▸ **Entries supplied**:
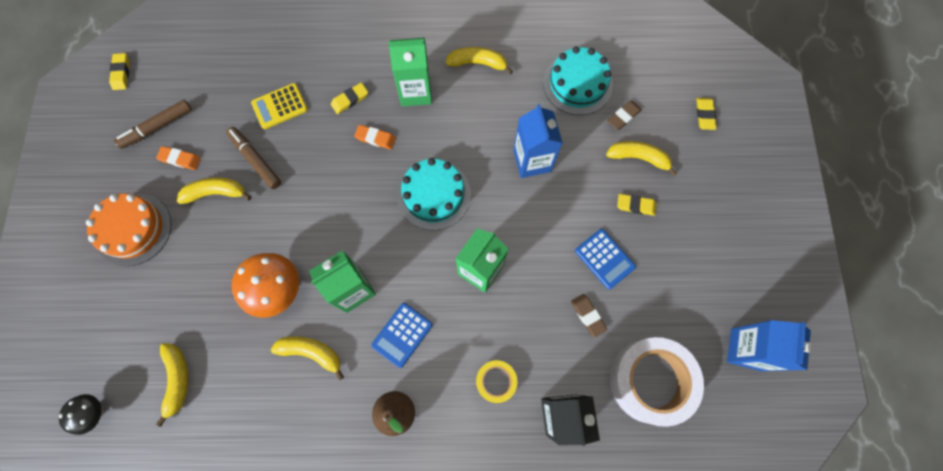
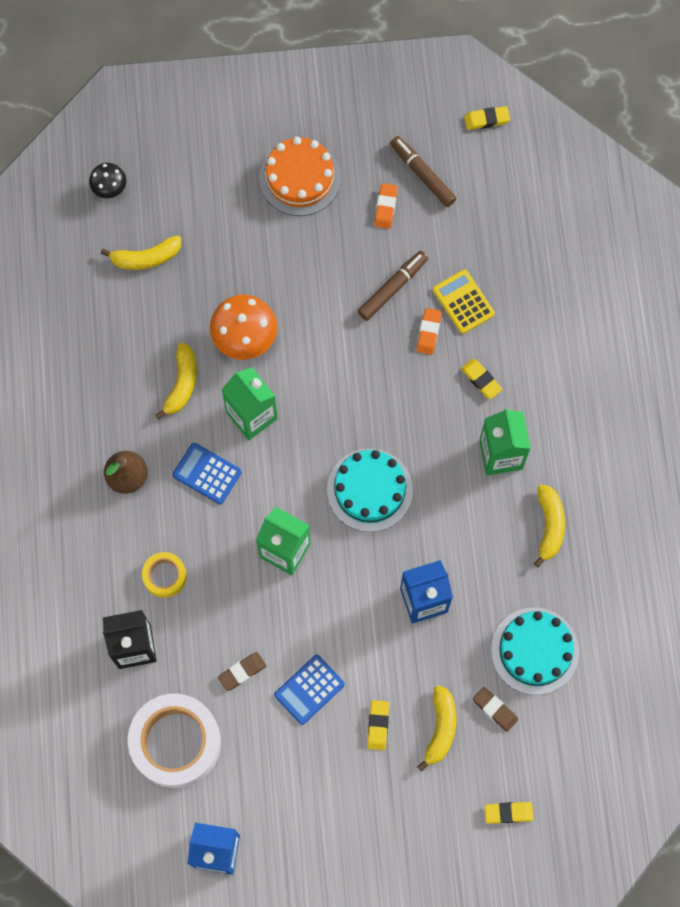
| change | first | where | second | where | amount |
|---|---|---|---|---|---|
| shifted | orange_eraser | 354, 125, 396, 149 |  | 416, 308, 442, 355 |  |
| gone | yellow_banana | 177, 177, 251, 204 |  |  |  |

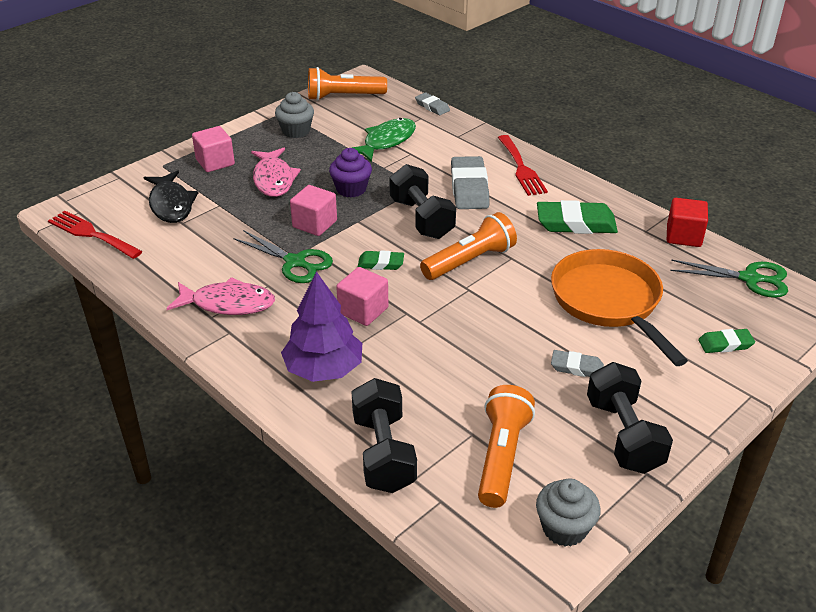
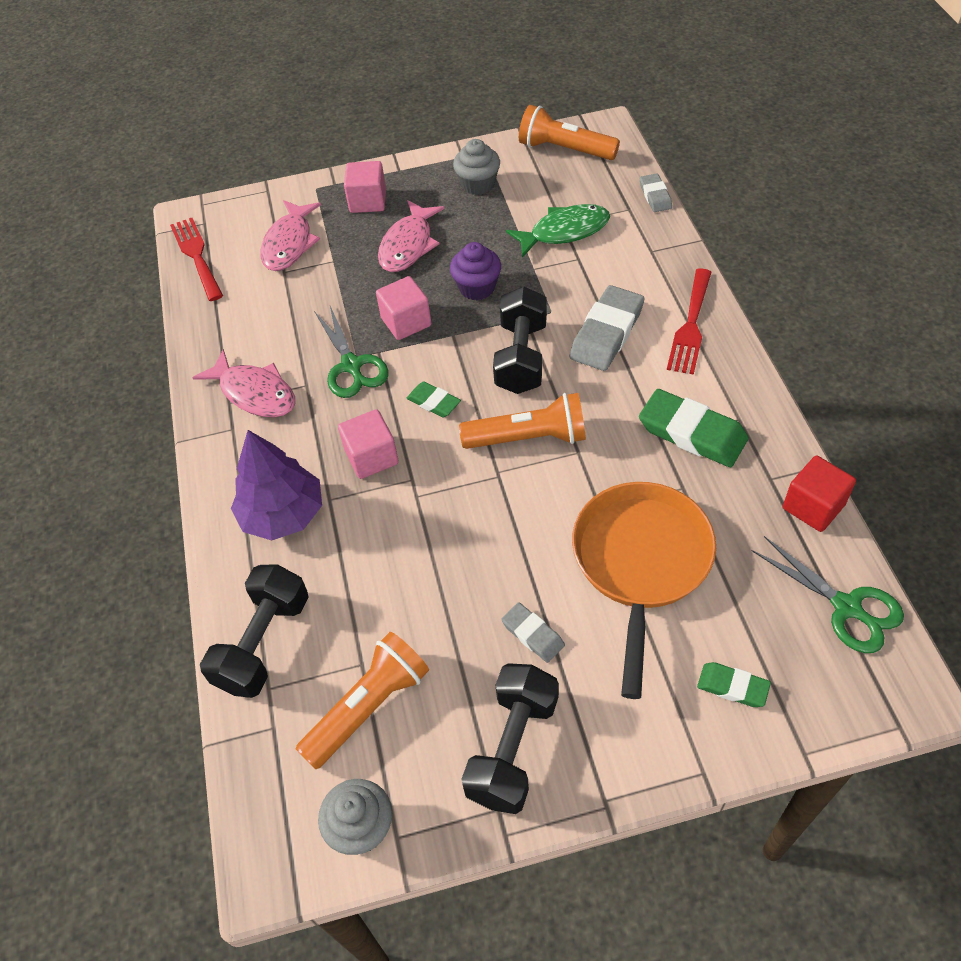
| change | first | where | second | where | amount |
|---|---|---|---|---|---|
| repainted | black_fish | 144, 170, 198, 223 | pink_fish | 260, 200, 321, 271 |  |

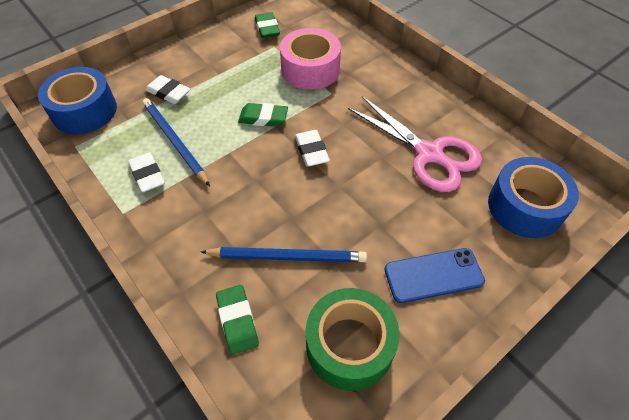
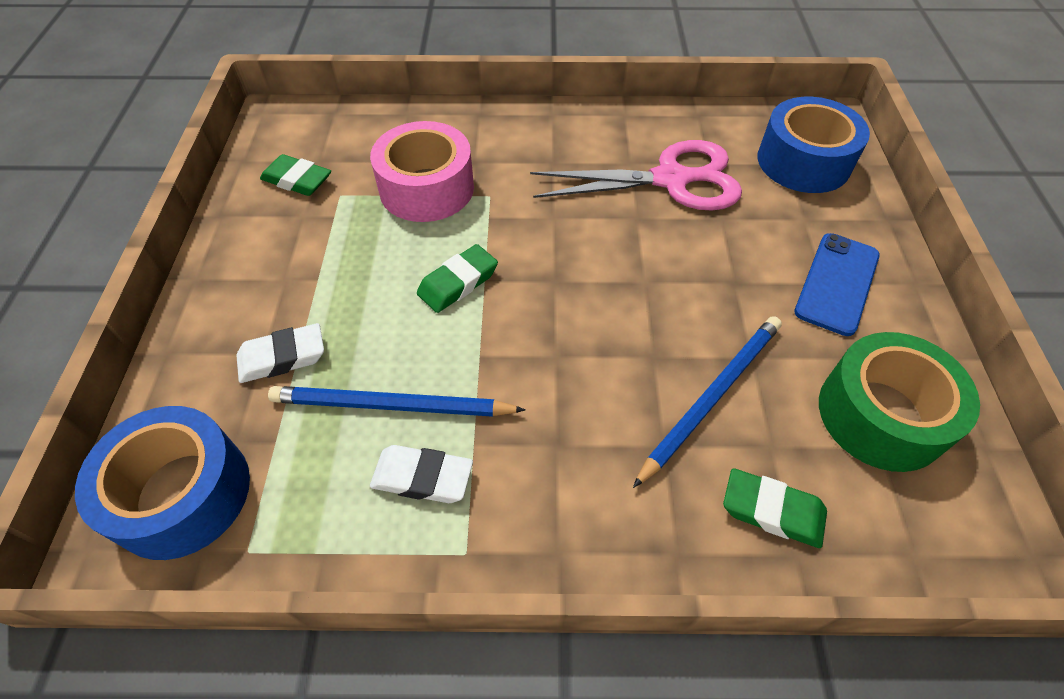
| change | first | where | second | where | amount |
|---|---|---|---|---|---|
| gone | white_eraser | 295, 130, 330, 167 |  |  |  |

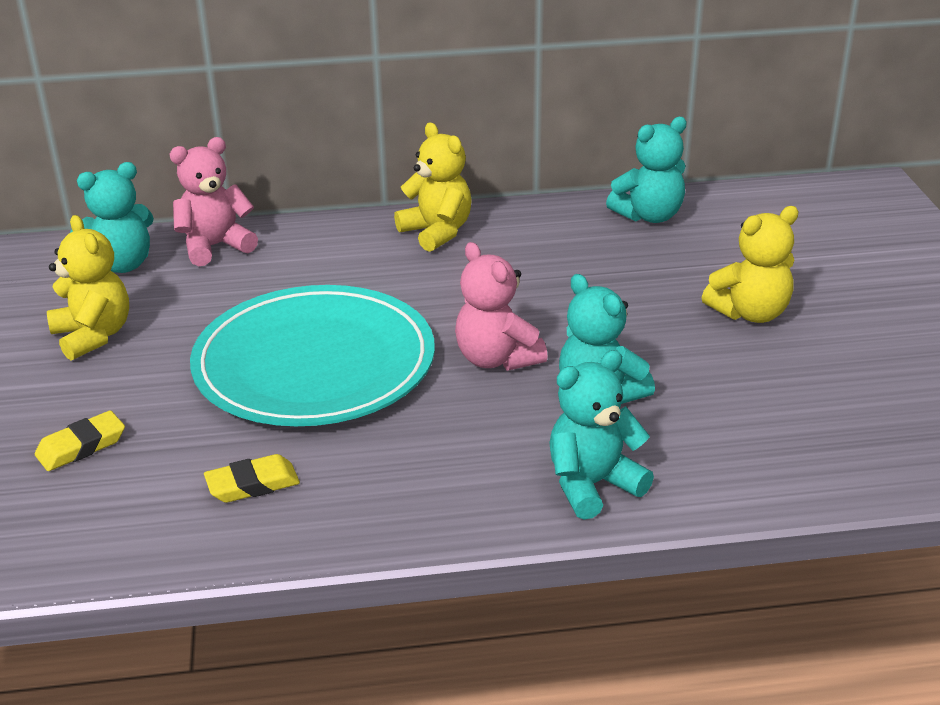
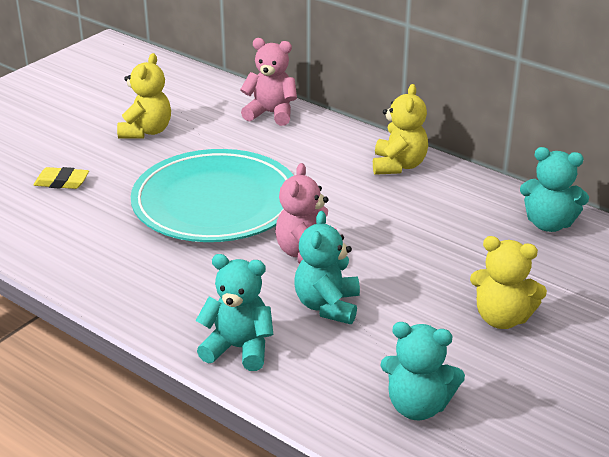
| change | first | where | second | where | amount |
|---|---|---|---|---|---|
| shifted | turquoise_teddy_bear | 70, 162, 154, 273 |  | 380, 322, 465, 421 |  |
| gone | yellow_eraser | 204, 454, 300, 503 |  |  |  |

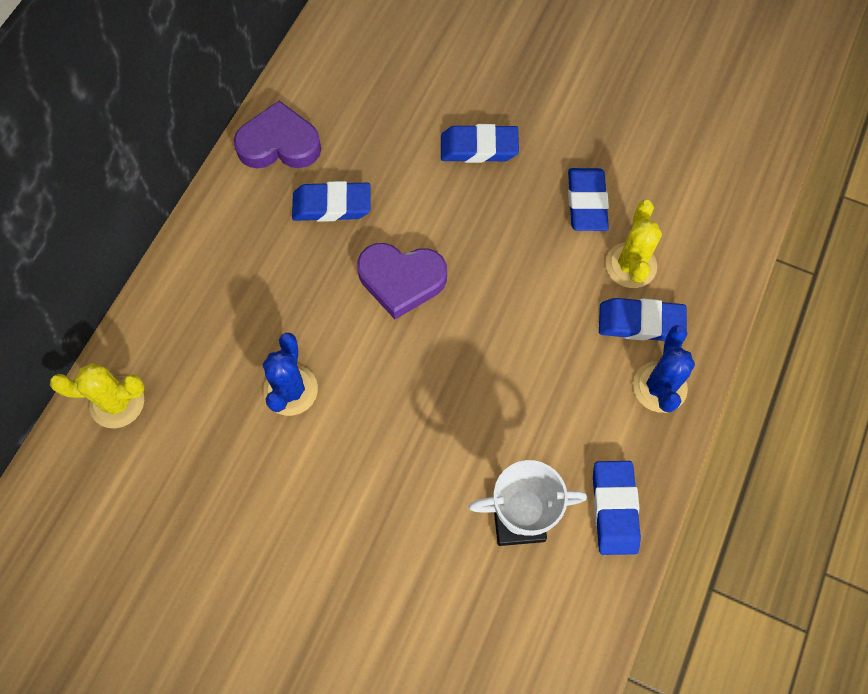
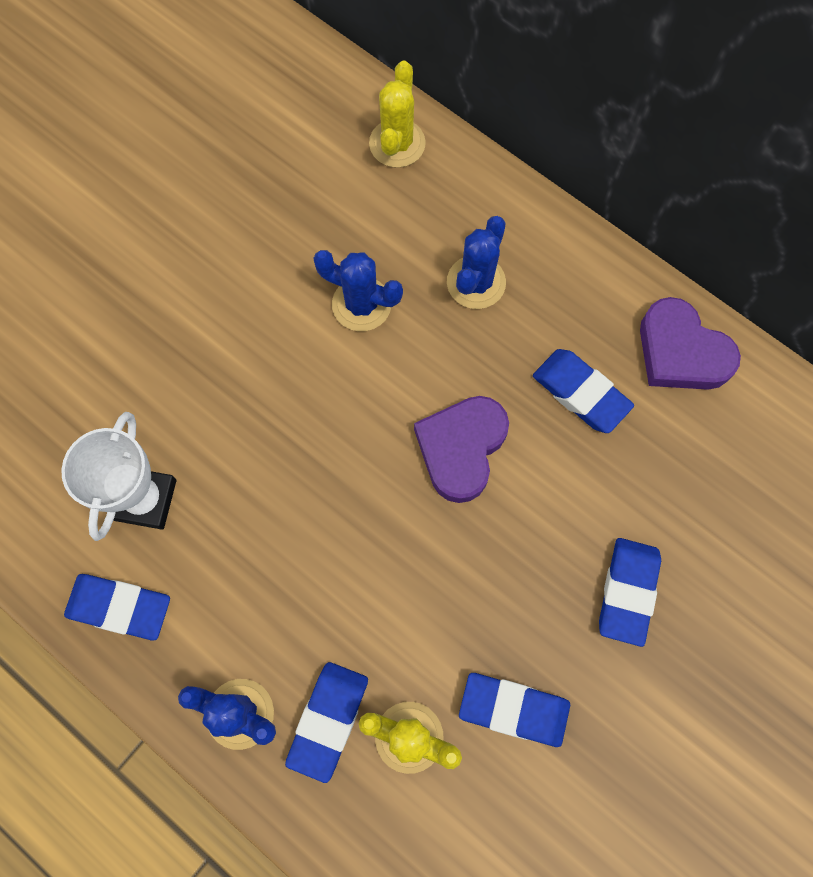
| change | first | where | second | where | amount |
|---|---|---|---|---|---|
| rotated | purple_heart | 234, 100, 321, 169 |  | 640, 297, 741, 390 | 120 degrees clockwise |
| rotated | blue_eraser | 292, 181, 370, 222 |  | 533, 349, 634, 433 | 60 degrees counterclockwise |
| new |  |  | blue_cactus | 447, 216, 506, 309 |  |

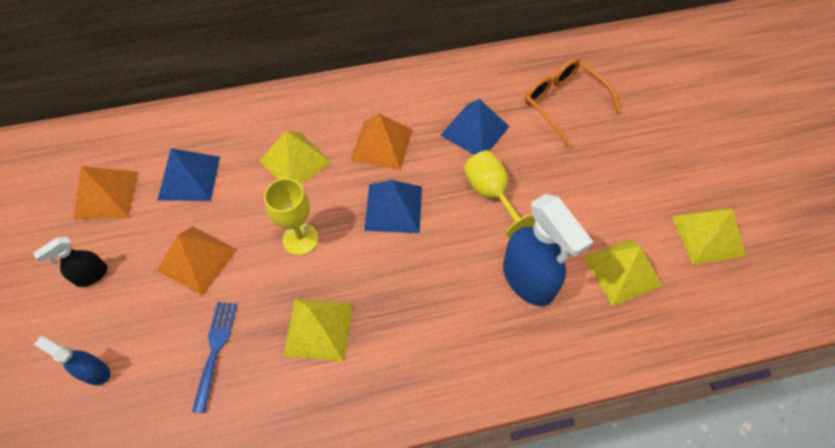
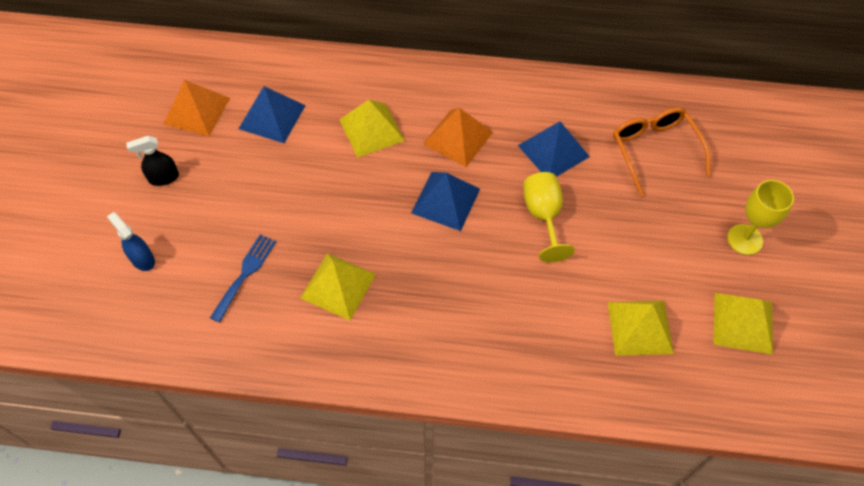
| change | first | where | second | where | amount |
|---|---|---|---|---|---|
| shifted | yellow_goblet | 264, 178, 318, 255 |  | 727, 180, 794, 255 |  |
| gone | blue_spray_bottle | 503, 194, 593, 306 |  |  |  |
| gone | orange_pyramid | 157, 226, 237, 296 |  |  |  |

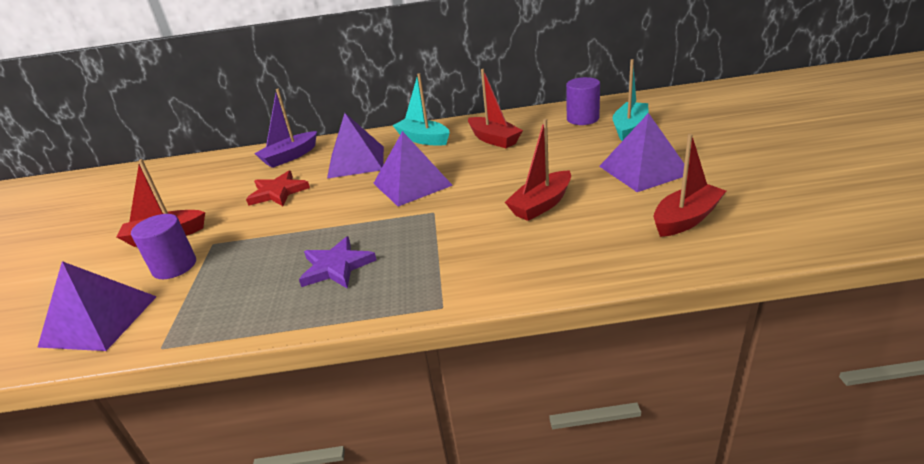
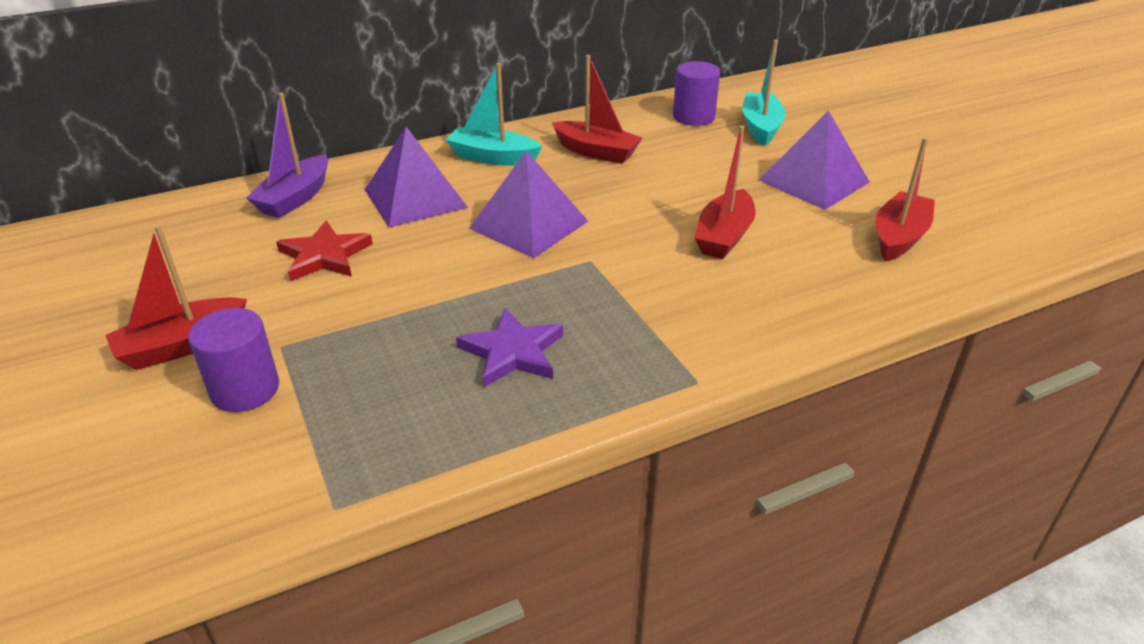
| change | first | where | second | where | amount |
|---|---|---|---|---|---|
| gone | purple_pyramid | 37, 261, 157, 351 |  |  |  |

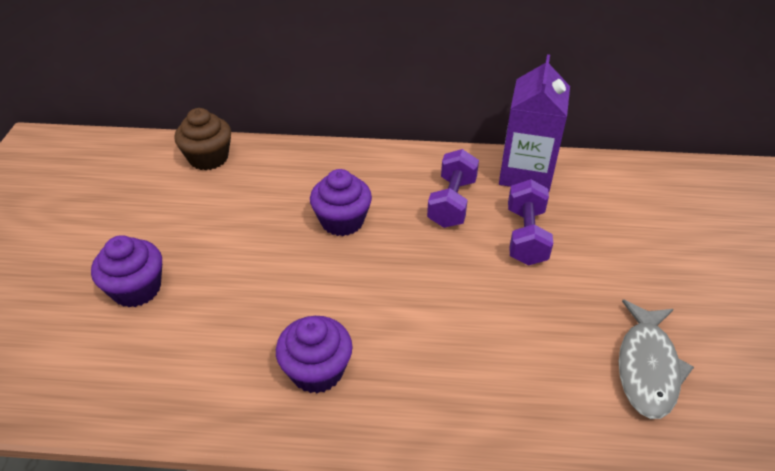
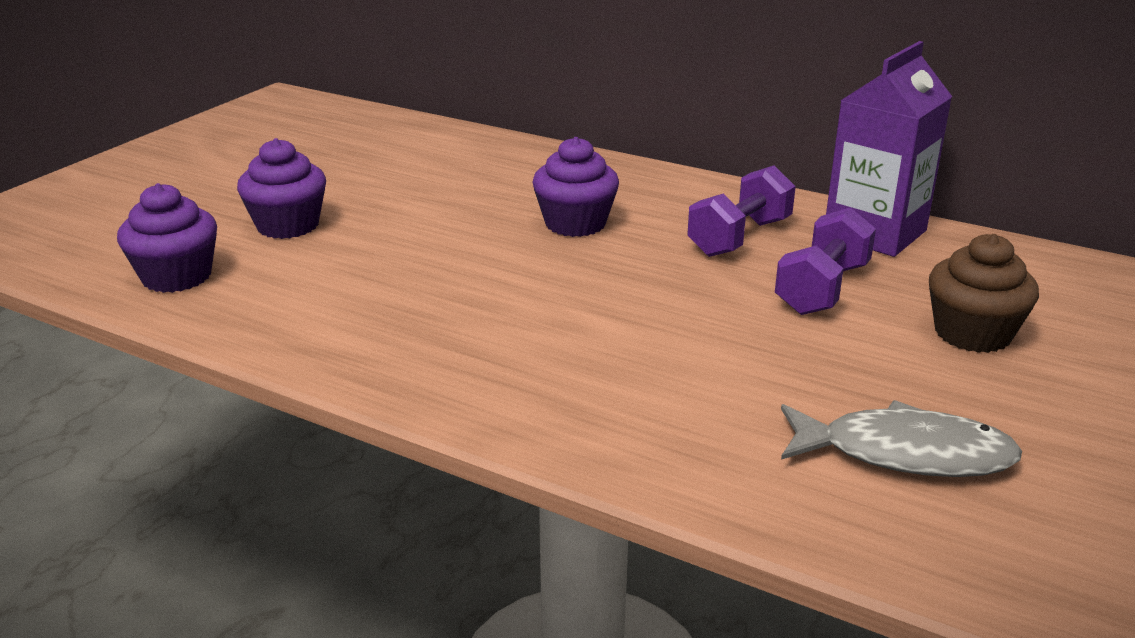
| change | first | where | second | where | amount |
|---|---|---|---|---|---|
| shifted | brown_cupcake | 174, 108, 231, 171 |  | 929, 234, 1039, 353 |  |
| rotated | grey_fish | 619, 299, 694, 419 |  | 781, 400, 1022, 477 | 120 degrees counterclockwise |
| shifted | purple_cupcake | 276, 316, 353, 394 |  | 117, 183, 217, 293 |  |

▸ **Exercise details**: Should a record include a picture, omit it from your copy and return the rest unchanged.

▸ **Exercise output**:
| change | first | where | second | where | amount |
|---|---|---|---|---|---|
| shifted | orange_eraser | 354, 125, 396, 149 |  | 416, 308, 442, 355 |  |
| gone | yellow_banana | 177, 177, 251, 204 |  |  |  |

| change | first | where | second | where | amount |
|---|---|---|---|---|---|
| repainted | black_fish | 144, 170, 198, 223 | pink_fish | 260, 200, 321, 271 |  |

| change | first | where | second | where | amount |
|---|---|---|---|---|---|
| gone | white_eraser | 295, 130, 330, 167 |  |  |  |

| change | first | where | second | where | amount |
|---|---|---|---|---|---|
| shifted | turquoise_teddy_bear | 70, 162, 154, 273 |  | 380, 322, 465, 421 |  |
| gone | yellow_eraser | 204, 454, 300, 503 |  |  |  |

| change | first | where | second | where | amount |
|---|---|---|---|---|---|
| rotated | purple_heart | 234, 100, 321, 169 |  | 640, 297, 741, 390 | 120 degrees clockwise |
| rotated | blue_eraser | 292, 181, 370, 222 |  | 533, 349, 634, 433 | 60 degrees counterclockwise |
| new |  |  | blue_cactus | 447, 216, 506, 309 |  |

| change | first | where | second | where | amount |
|---|---|---|---|---|---|
| shifted | yellow_goblet | 264, 178, 318, 255 |  | 727, 180, 794, 255 |  |
| gone | blue_spray_bottle | 503, 194, 593, 306 |  |  |  |
| gone | orange_pyramid | 157, 226, 237, 296 |  |  |  |

| change | first | where | second | where | amount |
|---|---|---|---|---|---|
| gone | purple_pyramid | 37, 261, 157, 351 |  |  |  |

| change | first | where | second | where | amount |
|---|---|---|---|---|---|
| shifted | brown_cupcake | 174, 108, 231, 171 |  | 929, 234, 1039, 353 |  |
| rotated | grey_fish | 619, 299, 694, 419 |  | 781, 400, 1022, 477 | 120 degrees counterclockwise |
| shifted | purple_cupcake | 276, 316, 353, 394 |  | 117, 183, 217, 293 |  |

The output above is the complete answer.